TASK TO COMPLETE:
A word-for-word transcription of the whole listing is required.

DATA FOR THIS TASK:
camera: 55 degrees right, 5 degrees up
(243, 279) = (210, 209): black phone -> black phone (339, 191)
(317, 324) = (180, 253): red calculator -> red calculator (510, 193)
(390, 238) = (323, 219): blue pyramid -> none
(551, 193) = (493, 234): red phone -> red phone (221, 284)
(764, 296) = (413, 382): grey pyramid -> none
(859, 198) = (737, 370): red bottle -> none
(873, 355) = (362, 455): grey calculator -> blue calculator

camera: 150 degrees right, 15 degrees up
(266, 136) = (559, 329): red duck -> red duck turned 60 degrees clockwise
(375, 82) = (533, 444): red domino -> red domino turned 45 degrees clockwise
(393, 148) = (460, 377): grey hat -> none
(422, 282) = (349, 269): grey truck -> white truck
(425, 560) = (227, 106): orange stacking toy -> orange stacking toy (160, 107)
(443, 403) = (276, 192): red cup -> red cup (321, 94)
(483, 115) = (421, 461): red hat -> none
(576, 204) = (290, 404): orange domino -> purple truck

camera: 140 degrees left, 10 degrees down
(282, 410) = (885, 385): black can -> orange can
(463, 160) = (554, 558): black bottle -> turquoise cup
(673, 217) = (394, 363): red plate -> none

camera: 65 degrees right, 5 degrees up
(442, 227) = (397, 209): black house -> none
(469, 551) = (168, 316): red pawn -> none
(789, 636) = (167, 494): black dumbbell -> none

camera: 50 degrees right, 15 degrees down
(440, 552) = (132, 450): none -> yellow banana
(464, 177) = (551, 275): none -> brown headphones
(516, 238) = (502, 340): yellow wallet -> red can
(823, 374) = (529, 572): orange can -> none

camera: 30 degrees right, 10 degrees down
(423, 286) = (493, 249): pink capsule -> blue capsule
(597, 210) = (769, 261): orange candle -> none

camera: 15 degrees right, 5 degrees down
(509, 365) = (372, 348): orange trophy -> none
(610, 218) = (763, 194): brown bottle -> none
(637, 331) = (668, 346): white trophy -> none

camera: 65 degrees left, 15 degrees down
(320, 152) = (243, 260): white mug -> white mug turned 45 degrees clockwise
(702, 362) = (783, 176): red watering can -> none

ANSWER BELOW:
camera: 55 degrees right, 5 degrees up
(243, 279) = (210, 209): black phone -> black phone (339, 191)
(317, 324) = (180, 253): red calculator -> red calculator (510, 193)
(390, 238) = (323, 219): blue pyramid -> none
(551, 193) = (493, 234): red phone -> red phone (221, 284)
(764, 296) = (413, 382): grey pyramid -> none
(859, 198) = (737, 370): red bottle -> none
(873, 355) = (362, 455): grey calculator -> blue calculator

camera: 150 degrees right, 15 degrees up
(266, 136) = (559, 329): red duck -> red duck turned 60 degrees clockwise
(375, 82) = (533, 444): red domino -> red domino turned 45 degrees clockwise
(393, 148) = (460, 377): grey hat -> none
(422, 282) = (349, 269): grey truck -> white truck
(425, 560) = (227, 106): orange stacking toy -> orange stacking toy (160, 107)
(443, 403) = (276, 192): red cup -> red cup (321, 94)
(483, 115) = (421, 461): red hat -> none
(576, 204) = (290, 404): orange domino -> purple truck

camera: 140 degrees left, 10 degrees down
(282, 410) = (885, 385): black can -> orange can
(463, 160) = (554, 558): black bottle -> turquoise cup
(673, 217) = (394, 363): red plate -> none

camera: 65 degrees right, 5 degrees up
(442, 227) = (397, 209): black house -> none
(469, 551) = (168, 316): red pawn -> none
(789, 636) = (167, 494): black dumbbell -> none

camera: 50 degrees right, 15 degrees down
(440, 552) = (132, 450): none -> yellow banana
(464, 177) = (551, 275): none -> brown headphones
(516, 238) = (502, 340): yellow wallet -> red can
(823, 374) = (529, 572): orange can -> none

camera: 30 degrees right, 10 degrees down
(423, 286) = (493, 249): pink capsule -> blue capsule
(597, 210) = (769, 261): orange candle -> none

camera: 15 degrees right, 5 degrees down
(509, 365) = (372, 348): orange trophy -> none
(610, 218) = (763, 194): brown bottle -> none
(637, 331) = (668, 346): white trophy -> none

camera: 65 degrees left, 15 degrees down
(320, 152) = (243, 260): white mug -> white mug turned 45 degrees clockwise
(702, 362) = (783, 176): red watering can -> none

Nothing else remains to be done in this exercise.